-- PROBLEM TO WORK ON --
Only the lines from the line containing "R114: 47k (LED, PUMP) -> 560 (LED, PUMP)" to the end of the entries, both included, belong in your answer, and each must match exactly.

======

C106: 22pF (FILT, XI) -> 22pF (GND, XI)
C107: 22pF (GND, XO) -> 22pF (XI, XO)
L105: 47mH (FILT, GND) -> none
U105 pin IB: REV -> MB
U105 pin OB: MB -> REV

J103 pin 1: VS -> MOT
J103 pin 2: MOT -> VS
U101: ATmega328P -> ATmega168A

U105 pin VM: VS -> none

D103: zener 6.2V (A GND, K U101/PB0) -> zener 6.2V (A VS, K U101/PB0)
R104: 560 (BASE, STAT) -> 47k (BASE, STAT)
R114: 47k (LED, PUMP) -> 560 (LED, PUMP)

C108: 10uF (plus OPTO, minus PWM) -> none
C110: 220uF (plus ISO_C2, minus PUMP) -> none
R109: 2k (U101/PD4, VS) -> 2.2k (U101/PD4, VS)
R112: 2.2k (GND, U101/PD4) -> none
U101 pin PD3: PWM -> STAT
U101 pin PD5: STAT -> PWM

======

-- RESPONSE --
R114: 47k (LED, PUMP) -> 560 (LED, PUMP)

C108: 10uF (plus OPTO, minus PWM) -> none
C110: 220uF (plus ISO_C2, minus PUMP) -> none
R109: 2k (U101/PD4, VS) -> 2.2k (U101/PD4, VS)
R112: 2.2k (GND, U101/PD4) -> none
U101 pin PD3: PWM -> STAT
U101 pin PD5: STAT -> PWM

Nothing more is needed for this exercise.